Object correspondence data
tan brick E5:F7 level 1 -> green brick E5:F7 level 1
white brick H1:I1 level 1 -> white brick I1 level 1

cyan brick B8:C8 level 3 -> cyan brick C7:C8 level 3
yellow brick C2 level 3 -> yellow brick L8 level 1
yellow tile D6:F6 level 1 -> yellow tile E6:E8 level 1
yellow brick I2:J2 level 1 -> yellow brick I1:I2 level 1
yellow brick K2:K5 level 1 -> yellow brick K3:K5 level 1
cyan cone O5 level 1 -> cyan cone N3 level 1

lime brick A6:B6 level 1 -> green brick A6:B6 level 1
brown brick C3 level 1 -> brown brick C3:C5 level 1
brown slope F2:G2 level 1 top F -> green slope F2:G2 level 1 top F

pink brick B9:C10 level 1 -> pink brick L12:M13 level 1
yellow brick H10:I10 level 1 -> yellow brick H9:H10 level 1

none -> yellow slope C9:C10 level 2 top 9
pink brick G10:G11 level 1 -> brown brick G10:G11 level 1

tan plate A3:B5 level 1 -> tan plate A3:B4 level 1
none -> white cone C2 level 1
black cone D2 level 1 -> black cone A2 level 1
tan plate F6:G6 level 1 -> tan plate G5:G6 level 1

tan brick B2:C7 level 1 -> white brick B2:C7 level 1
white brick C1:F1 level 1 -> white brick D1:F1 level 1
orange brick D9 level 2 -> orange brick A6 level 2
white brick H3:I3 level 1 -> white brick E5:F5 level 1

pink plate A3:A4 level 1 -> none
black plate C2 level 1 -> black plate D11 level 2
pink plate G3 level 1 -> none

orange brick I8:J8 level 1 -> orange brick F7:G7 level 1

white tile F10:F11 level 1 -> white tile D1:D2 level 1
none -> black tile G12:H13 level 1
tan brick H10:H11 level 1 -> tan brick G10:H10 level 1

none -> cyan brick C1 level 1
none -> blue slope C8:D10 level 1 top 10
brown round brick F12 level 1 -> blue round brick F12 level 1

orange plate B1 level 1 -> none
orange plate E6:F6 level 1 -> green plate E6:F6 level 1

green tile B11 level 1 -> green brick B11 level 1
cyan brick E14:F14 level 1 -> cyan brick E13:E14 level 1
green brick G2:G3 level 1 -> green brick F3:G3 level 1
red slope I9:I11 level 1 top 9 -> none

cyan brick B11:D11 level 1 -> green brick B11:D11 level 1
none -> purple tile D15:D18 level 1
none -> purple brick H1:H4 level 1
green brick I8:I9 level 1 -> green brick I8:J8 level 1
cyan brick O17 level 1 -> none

What the task requires: Nothing in the records above may differ in your copy; retype them in full.

Exercise response:
tan brick E5:F7 level 1 -> green brick E5:F7 level 1
white brick H1:I1 level 1 -> white brick I1 level 1

cyan brick B8:C8 level 3 -> cyan brick C7:C8 level 3
yellow brick C2 level 3 -> yellow brick L8 level 1
yellow tile D6:F6 level 1 -> yellow tile E6:E8 level 1
yellow brick I2:J2 level 1 -> yellow brick I1:I2 level 1
yellow brick K2:K5 level 1 -> yellow brick K3:K5 level 1
cyan cone O5 level 1 -> cyan cone N3 level 1

lime brick A6:B6 level 1 -> green brick A6:B6 level 1
brown brick C3 level 1 -> brown brick C3:C5 level 1
brown slope F2:G2 level 1 top F -> green slope F2:G2 level 1 top F

pink brick B9:C10 level 1 -> pink brick L12:M13 level 1
yellow brick H10:I10 level 1 -> yellow brick H9:H10 level 1

none -> yellow slope C9:C10 level 2 top 9
pink brick G10:G11 level 1 -> brown brick G10:G11 level 1

tan plate A3:B5 level 1 -> tan plate A3:B4 level 1
none -> white cone C2 level 1
black cone D2 level 1 -> black cone A2 level 1
tan plate F6:G6 level 1 -> tan plate G5:G6 level 1

tan brick B2:C7 level 1 -> white brick B2:C7 level 1
white brick C1:F1 level 1 -> white brick D1:F1 level 1
orange brick D9 level 2 -> orange brick A6 level 2
white brick H3:I3 level 1 -> white brick E5:F5 level 1

pink plate A3:A4 level 1 -> none
black plate C2 level 1 -> black plate D11 level 2
pink plate G3 level 1 -> none

orange brick I8:J8 level 1 -> orange brick F7:G7 level 1

white tile F10:F11 level 1 -> white tile D1:D2 level 1
none -> black tile G12:H13 level 1
tan brick H10:H11 level 1 -> tan brick G10:H10 level 1

none -> cyan brick C1 level 1
none -> blue slope C8:D10 level 1 top 10
brown round brick F12 level 1 -> blue round brick F12 level 1

orange plate B1 level 1 -> none
orange plate E6:F6 level 1 -> green plate E6:F6 level 1

green tile B11 level 1 -> green brick B11 level 1
cyan brick E14:F14 level 1 -> cyan brick E13:E14 level 1
green brick G2:G3 level 1 -> green brick F3:G3 level 1
red slope I9:I11 level 1 top 9 -> none

cyan brick B11:D11 level 1 -> green brick B11:D11 level 1
none -> purple tile D15:D18 level 1
none -> purple brick H1:H4 level 1
green brick I8:I9 level 1 -> green brick I8:J8 level 1
cyan brick O17 level 1 -> none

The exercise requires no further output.